[Content revision data]
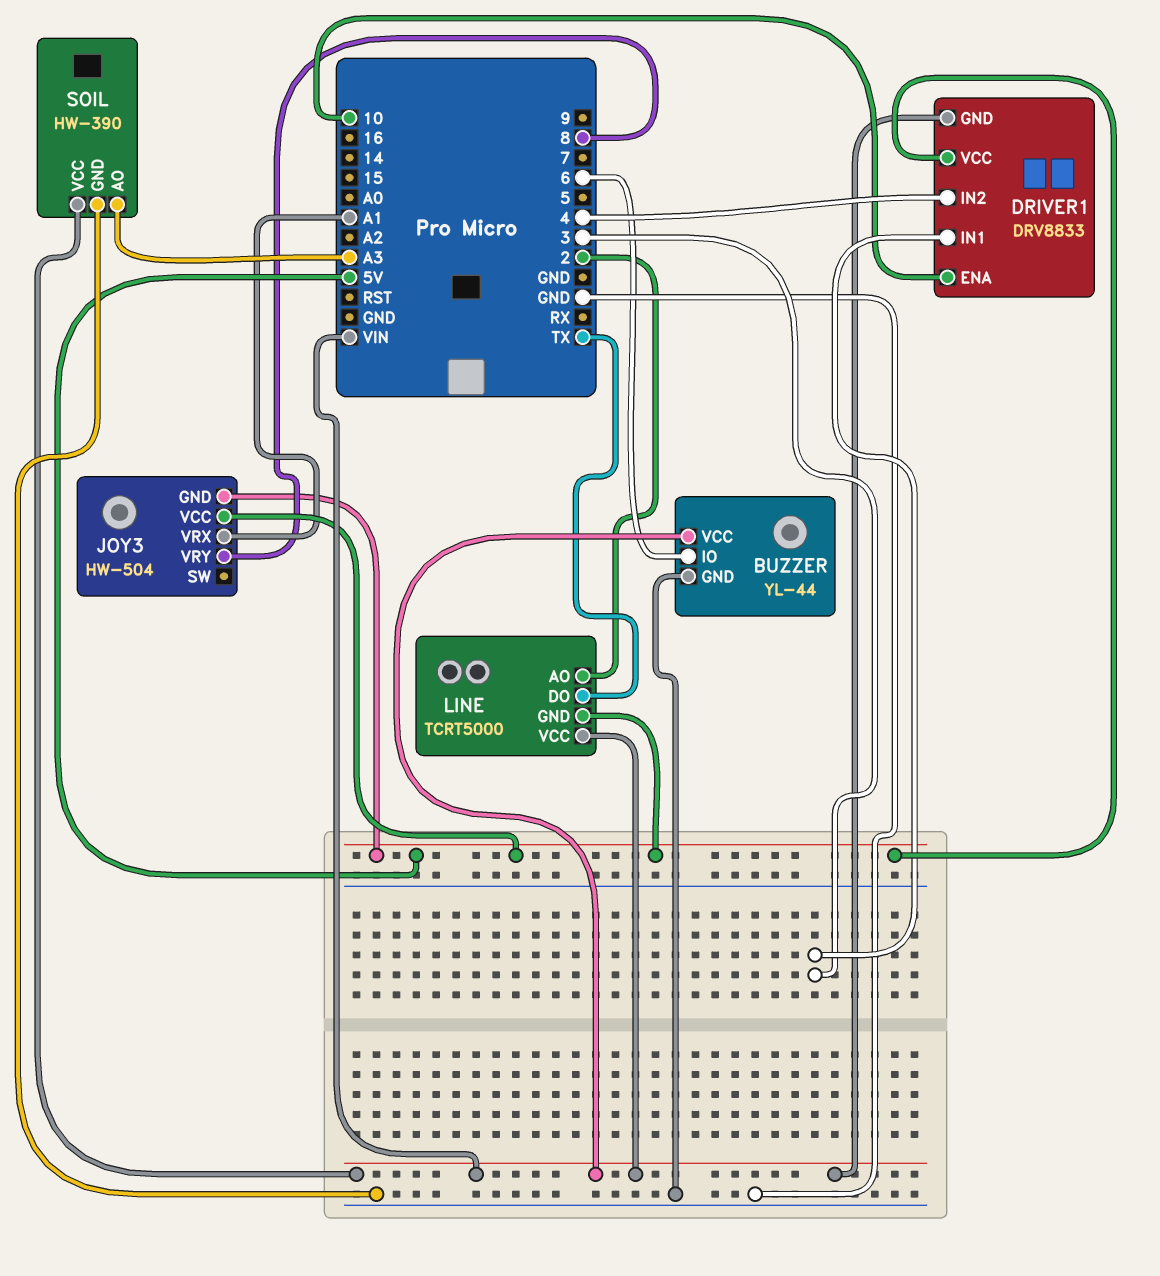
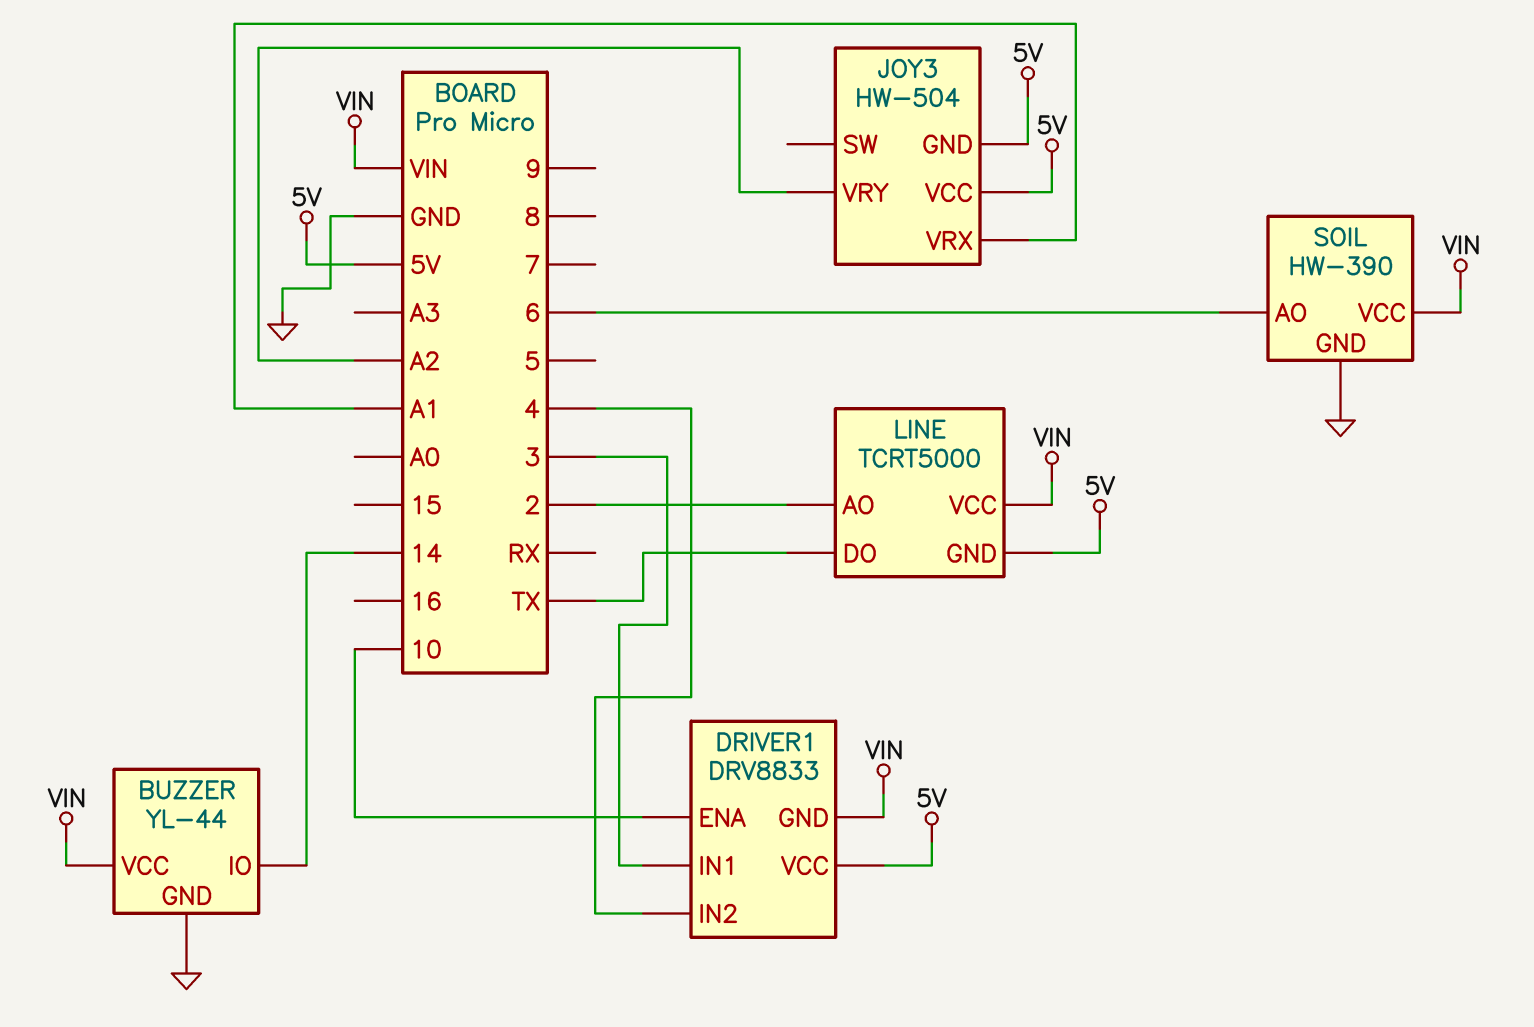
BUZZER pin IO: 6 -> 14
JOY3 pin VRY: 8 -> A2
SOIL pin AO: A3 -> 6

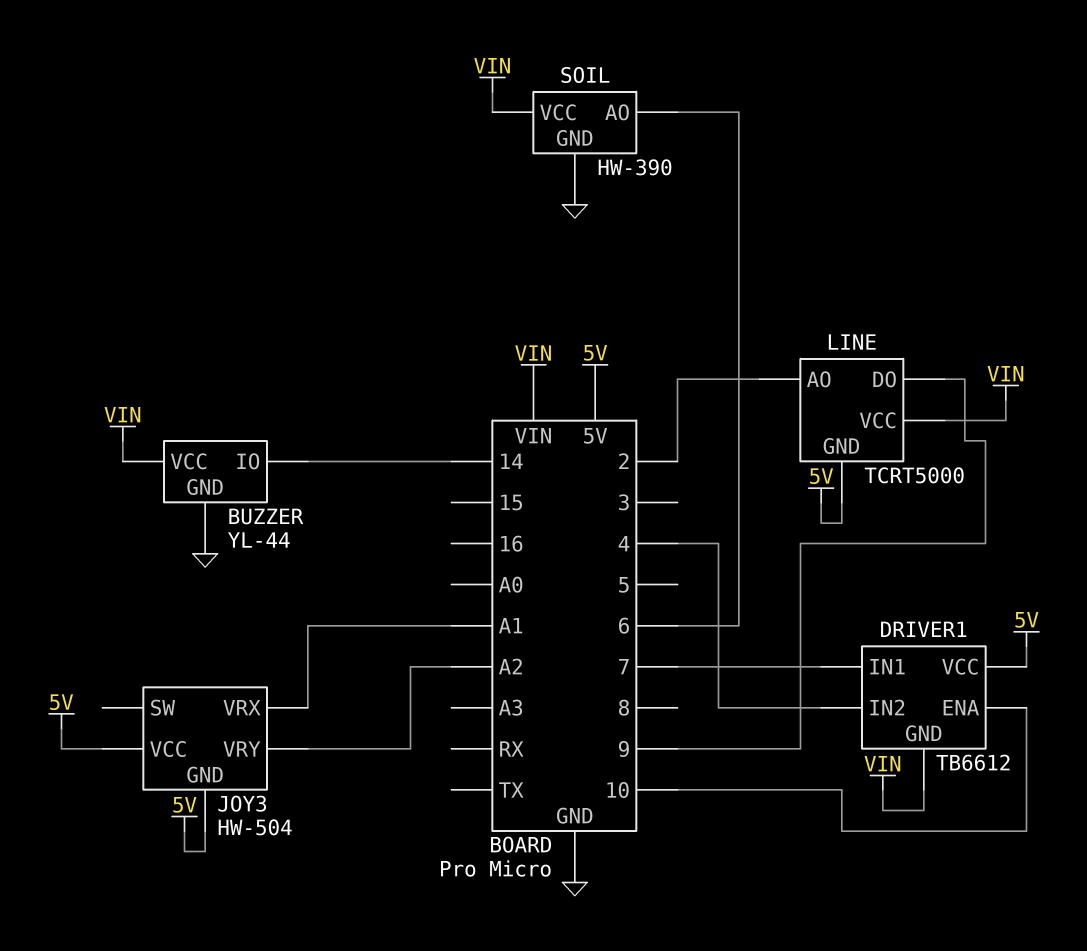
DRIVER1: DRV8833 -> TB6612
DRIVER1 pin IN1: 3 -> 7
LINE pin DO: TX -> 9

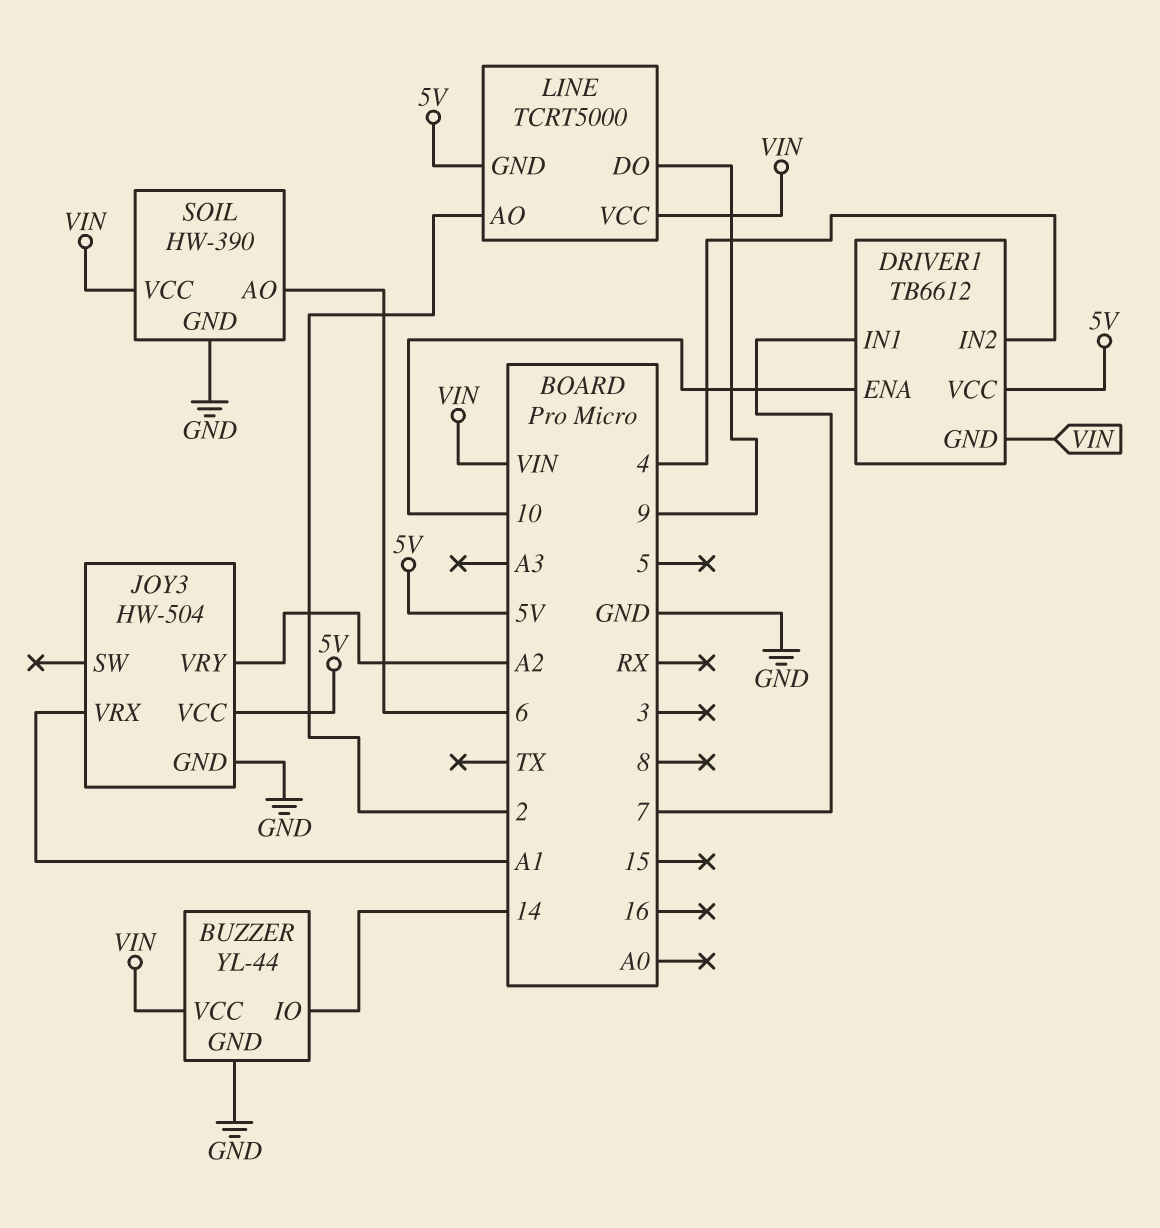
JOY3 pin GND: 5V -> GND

What the exercise asks: Without the images, output all the entries exactly as they stand.

Exercise answer:
BUZZER pin IO: 6 -> 14
JOY3 pin VRY: 8 -> A2
SOIL pin AO: A3 -> 6

DRIVER1: DRV8833 -> TB6612
DRIVER1 pin IN1: 3 -> 7
LINE pin DO: TX -> 9

JOY3 pin GND: 5V -> GND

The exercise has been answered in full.